-- Data listing follows --

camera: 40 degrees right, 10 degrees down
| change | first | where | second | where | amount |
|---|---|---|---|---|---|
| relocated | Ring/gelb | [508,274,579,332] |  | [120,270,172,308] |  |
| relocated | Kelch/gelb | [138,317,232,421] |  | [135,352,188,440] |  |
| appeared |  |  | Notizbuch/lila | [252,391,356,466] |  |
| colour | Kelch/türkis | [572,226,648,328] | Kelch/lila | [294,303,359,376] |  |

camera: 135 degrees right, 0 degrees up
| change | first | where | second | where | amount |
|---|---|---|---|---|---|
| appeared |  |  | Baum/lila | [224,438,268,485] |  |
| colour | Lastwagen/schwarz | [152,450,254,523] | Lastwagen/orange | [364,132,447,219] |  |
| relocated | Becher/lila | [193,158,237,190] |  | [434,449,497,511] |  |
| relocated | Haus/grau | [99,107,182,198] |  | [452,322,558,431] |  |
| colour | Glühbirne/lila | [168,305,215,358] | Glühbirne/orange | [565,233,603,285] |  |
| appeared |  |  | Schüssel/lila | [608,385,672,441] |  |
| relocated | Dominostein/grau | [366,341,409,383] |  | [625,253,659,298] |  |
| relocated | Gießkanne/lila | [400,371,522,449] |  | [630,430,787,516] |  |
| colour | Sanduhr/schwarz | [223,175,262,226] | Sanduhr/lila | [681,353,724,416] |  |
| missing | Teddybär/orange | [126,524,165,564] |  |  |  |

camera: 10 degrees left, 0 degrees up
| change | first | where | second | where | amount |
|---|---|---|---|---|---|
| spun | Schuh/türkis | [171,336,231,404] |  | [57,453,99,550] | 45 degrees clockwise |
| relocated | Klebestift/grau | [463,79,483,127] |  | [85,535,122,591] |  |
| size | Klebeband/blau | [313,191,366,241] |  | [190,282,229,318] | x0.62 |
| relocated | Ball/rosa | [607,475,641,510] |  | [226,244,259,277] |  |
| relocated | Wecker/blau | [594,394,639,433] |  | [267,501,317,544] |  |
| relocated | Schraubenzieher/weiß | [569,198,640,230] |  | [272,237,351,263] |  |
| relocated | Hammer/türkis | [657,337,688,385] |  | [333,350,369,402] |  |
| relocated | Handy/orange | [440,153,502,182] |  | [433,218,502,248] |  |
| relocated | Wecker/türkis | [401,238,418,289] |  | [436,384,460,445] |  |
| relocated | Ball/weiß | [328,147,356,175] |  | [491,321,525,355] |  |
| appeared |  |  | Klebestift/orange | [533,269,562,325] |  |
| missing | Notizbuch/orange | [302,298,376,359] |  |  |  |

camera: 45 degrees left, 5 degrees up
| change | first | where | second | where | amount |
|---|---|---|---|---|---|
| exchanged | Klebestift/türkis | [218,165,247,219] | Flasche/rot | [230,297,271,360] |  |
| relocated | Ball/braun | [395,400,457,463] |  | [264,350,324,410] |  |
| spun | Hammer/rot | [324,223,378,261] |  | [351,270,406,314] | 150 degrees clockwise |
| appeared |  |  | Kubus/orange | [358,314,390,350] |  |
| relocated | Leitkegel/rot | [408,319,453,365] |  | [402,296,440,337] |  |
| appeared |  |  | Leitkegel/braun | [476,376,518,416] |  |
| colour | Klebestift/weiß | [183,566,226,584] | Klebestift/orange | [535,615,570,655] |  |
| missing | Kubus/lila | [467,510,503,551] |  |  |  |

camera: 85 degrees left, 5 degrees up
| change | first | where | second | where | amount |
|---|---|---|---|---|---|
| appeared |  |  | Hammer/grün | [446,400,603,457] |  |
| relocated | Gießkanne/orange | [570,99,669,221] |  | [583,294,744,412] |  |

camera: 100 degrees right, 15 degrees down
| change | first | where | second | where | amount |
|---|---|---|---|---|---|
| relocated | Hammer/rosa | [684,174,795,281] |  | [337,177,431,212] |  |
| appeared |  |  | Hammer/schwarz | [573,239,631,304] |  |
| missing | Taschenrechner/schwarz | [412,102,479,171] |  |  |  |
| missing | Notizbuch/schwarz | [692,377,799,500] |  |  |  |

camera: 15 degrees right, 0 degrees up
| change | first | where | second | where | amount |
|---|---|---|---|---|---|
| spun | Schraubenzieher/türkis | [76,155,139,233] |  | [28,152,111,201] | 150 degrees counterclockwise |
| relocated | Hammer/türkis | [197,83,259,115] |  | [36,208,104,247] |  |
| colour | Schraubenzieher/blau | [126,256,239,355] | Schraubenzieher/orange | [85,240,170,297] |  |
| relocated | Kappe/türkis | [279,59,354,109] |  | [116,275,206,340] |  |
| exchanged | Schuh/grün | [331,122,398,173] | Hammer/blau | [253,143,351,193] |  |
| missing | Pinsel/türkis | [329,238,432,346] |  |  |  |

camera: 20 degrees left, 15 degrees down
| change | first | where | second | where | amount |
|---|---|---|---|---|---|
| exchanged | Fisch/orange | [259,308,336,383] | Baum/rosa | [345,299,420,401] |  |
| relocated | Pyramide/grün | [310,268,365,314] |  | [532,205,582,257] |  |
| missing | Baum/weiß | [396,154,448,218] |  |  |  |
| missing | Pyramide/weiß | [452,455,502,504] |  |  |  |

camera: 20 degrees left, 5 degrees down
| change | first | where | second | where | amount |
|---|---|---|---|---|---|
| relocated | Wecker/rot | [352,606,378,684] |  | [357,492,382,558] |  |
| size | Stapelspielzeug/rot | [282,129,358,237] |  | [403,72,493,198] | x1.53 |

-- Data listing concluded --

## Work instruction
Would you please copy exactly the part of the entries above that begins at the line containing "relocated | Kappe/türkis" and ends at the line containing "exchanged | Fisch/orange", both lines included?

## Task output
| relocated | Kappe/türkis | [279,59,354,109] |  | [116,275,206,340] |  |
| exchanged | Schuh/grün | [331,122,398,173] | Hammer/blau | [253,143,351,193] |  |
| missing | Pinsel/türkis | [329,238,432,346] |  |  |  |

camera: 20 degrees left, 15 degrees down
| change | first | where | second | where | amount |
|---|---|---|---|---|---|
| exchanged | Fisch/orange | [259,308,336,383] | Baum/rosa | [345,299,420,401] |  |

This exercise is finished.